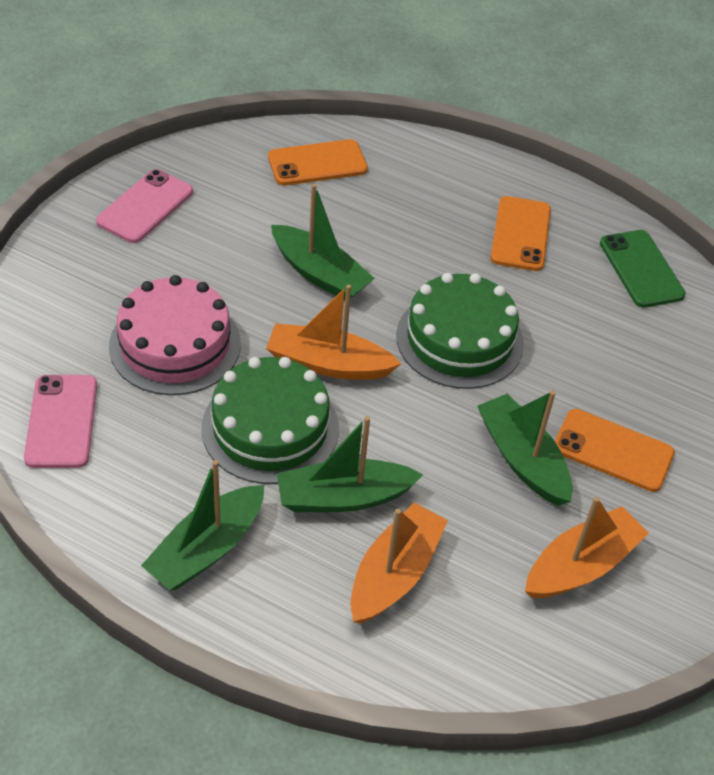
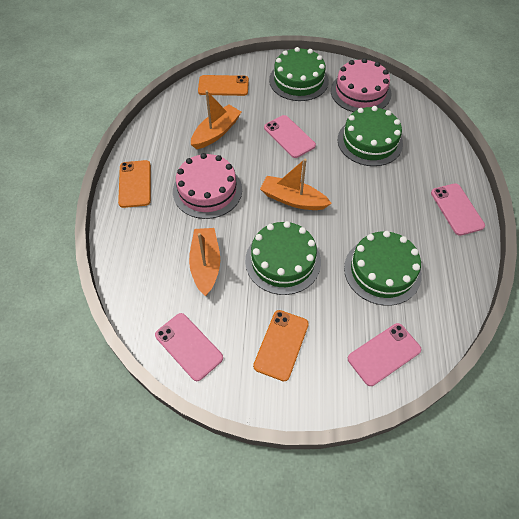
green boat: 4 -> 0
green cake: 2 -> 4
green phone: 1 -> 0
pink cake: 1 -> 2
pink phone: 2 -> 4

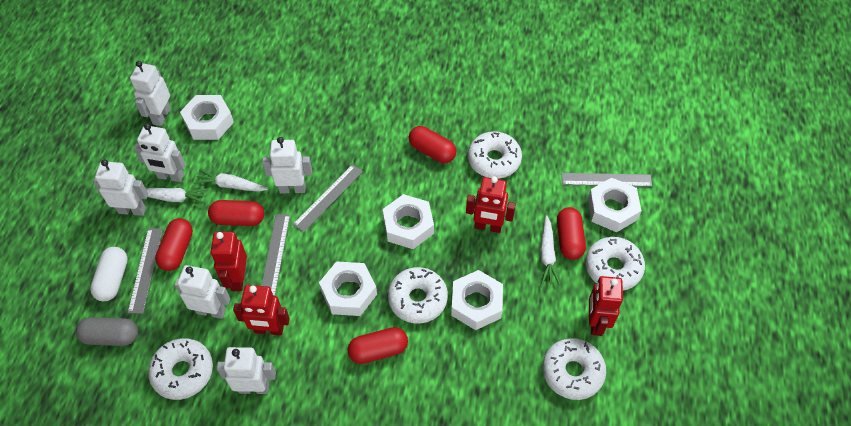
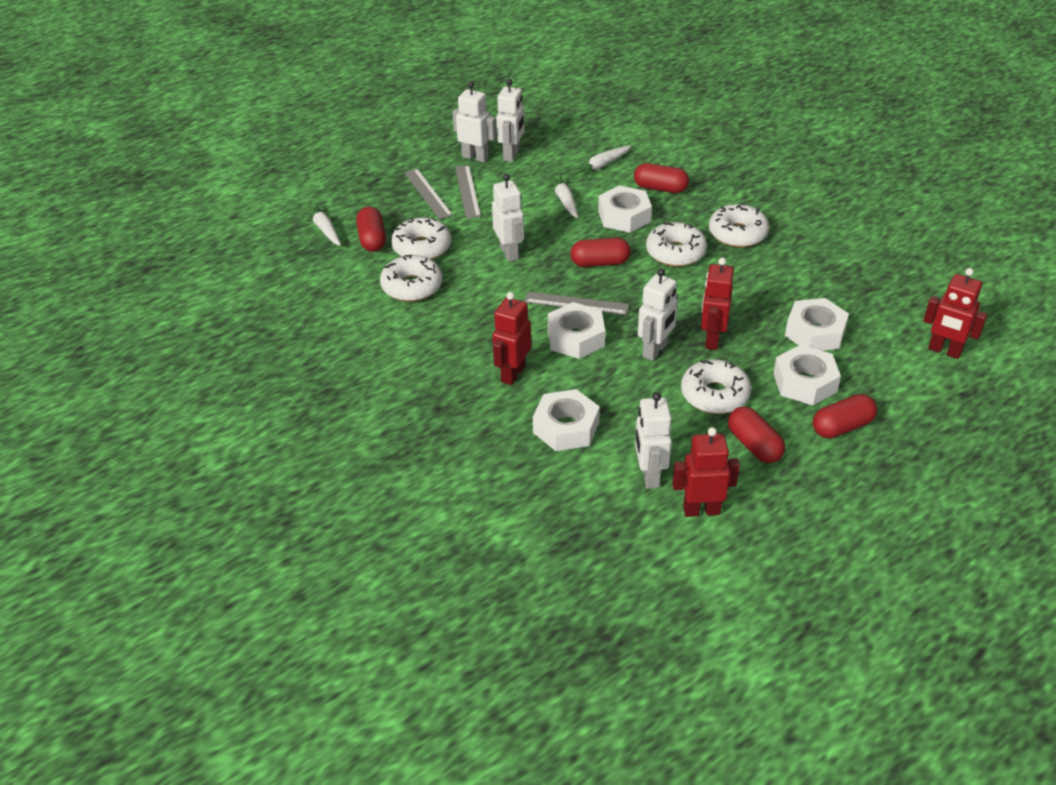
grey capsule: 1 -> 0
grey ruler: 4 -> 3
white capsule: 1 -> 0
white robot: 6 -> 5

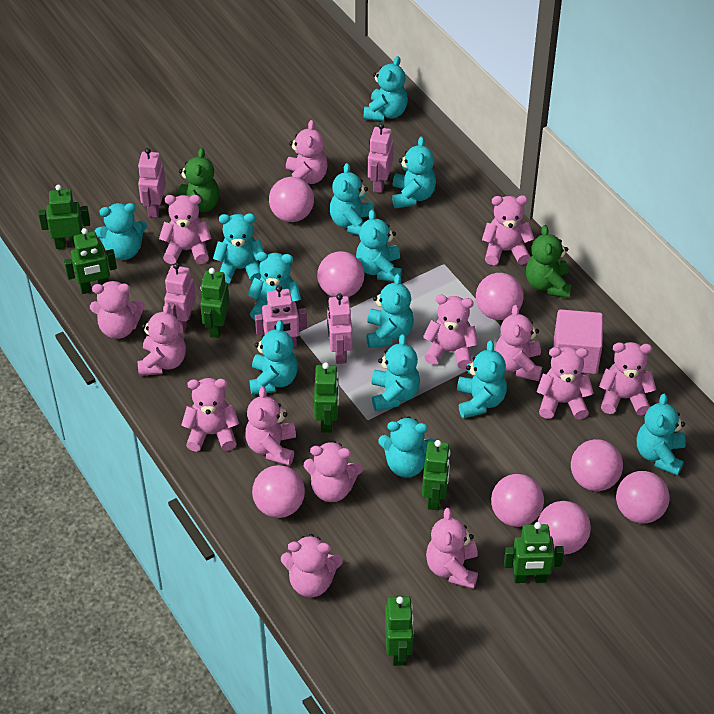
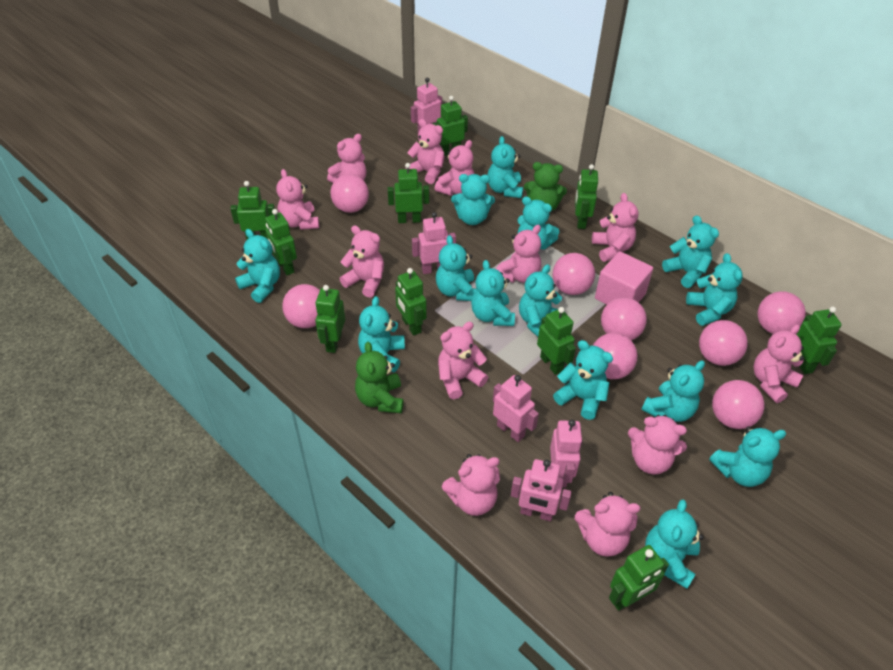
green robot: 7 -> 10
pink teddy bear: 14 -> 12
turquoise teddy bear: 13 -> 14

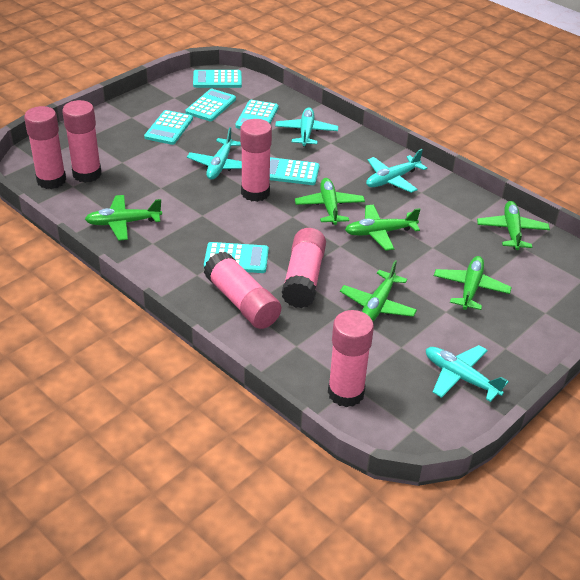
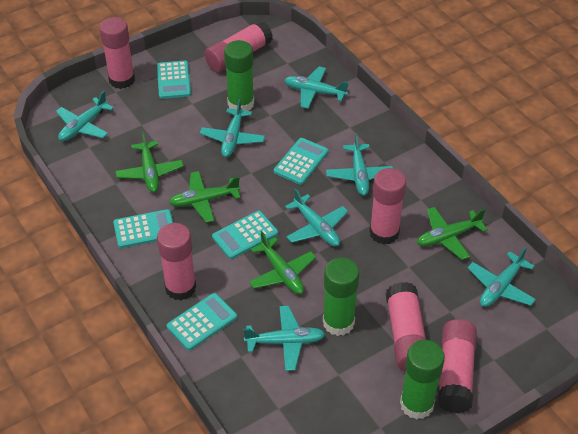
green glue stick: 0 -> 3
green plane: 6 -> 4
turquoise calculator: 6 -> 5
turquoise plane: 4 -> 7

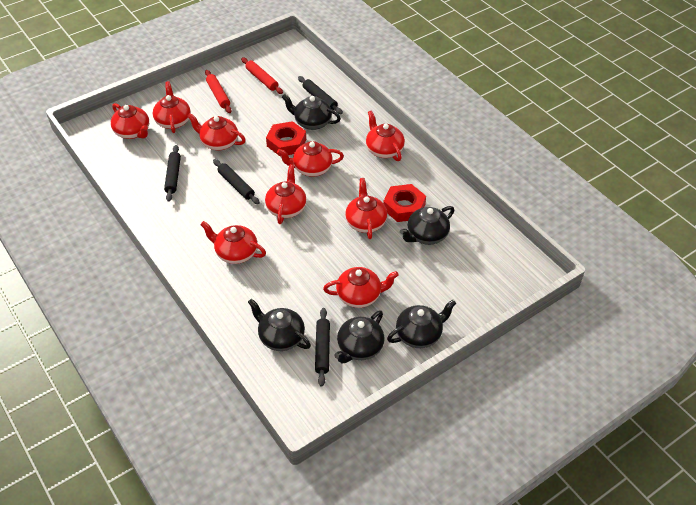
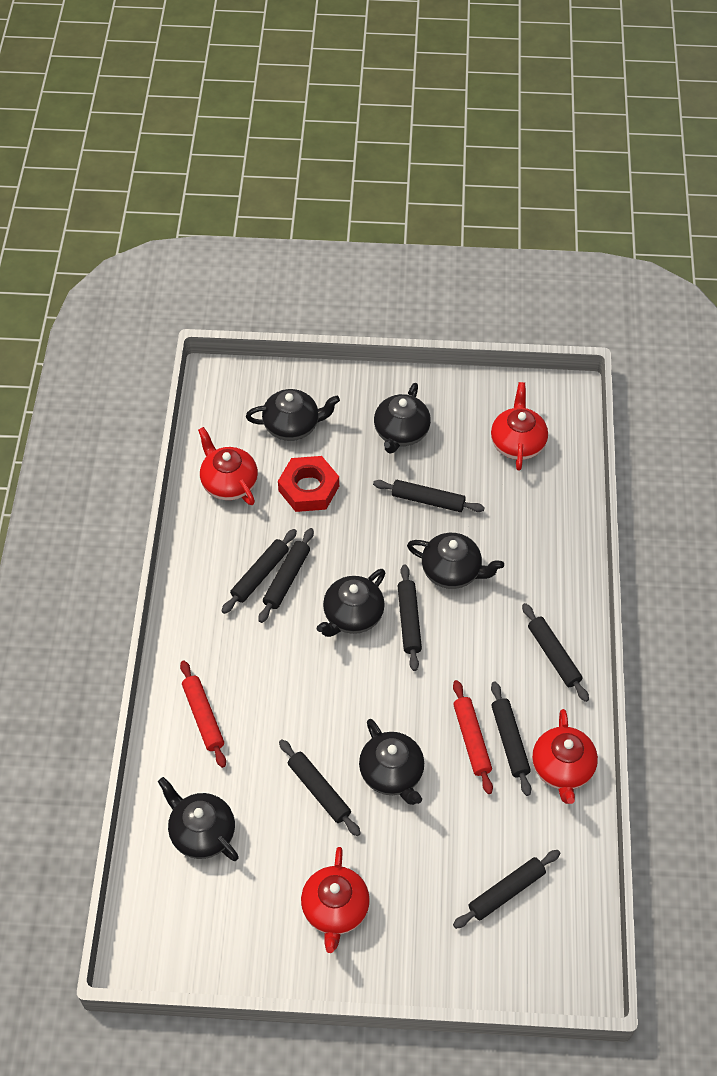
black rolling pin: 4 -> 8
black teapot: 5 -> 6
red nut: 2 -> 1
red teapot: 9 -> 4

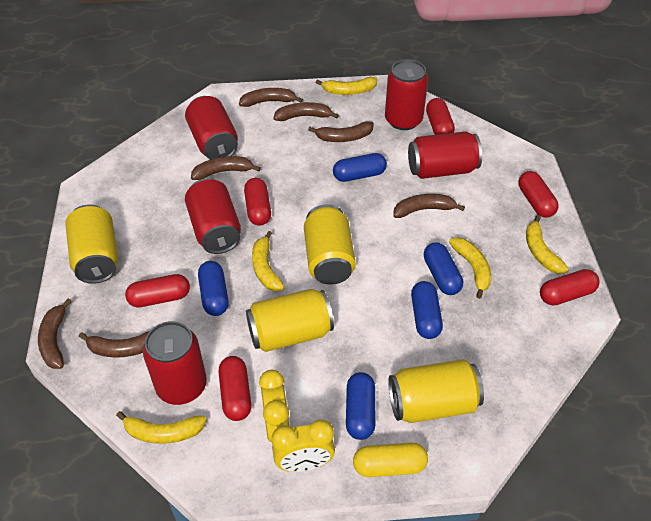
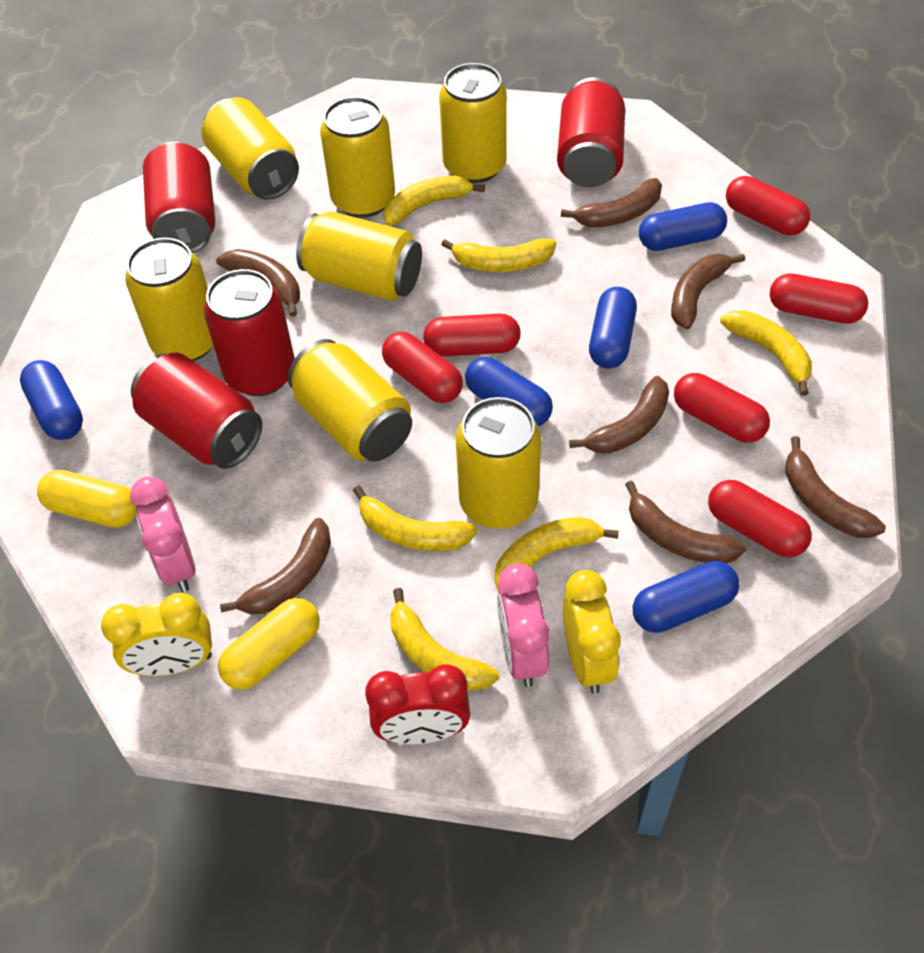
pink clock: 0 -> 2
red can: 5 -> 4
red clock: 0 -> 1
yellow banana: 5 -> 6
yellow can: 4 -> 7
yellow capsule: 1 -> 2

────

**TASK TO COMPLETE:** Give back, word for word, the lines from the one containing "turquoise calculator: 6 -> 5" through the last line of the listing above; include both ends and exclude the pictures.

**EXPECTED ANSWER:**
turquoise calculator: 6 -> 5
turquoise plane: 4 -> 7

black rolling pin: 4 -> 8
black teapot: 5 -> 6
red nut: 2 -> 1
red teapot: 9 -> 4

pink clock: 0 -> 2
red can: 5 -> 4
red clock: 0 -> 1
yellow banana: 5 -> 6
yellow can: 4 -> 7
yellow capsule: 1 -> 2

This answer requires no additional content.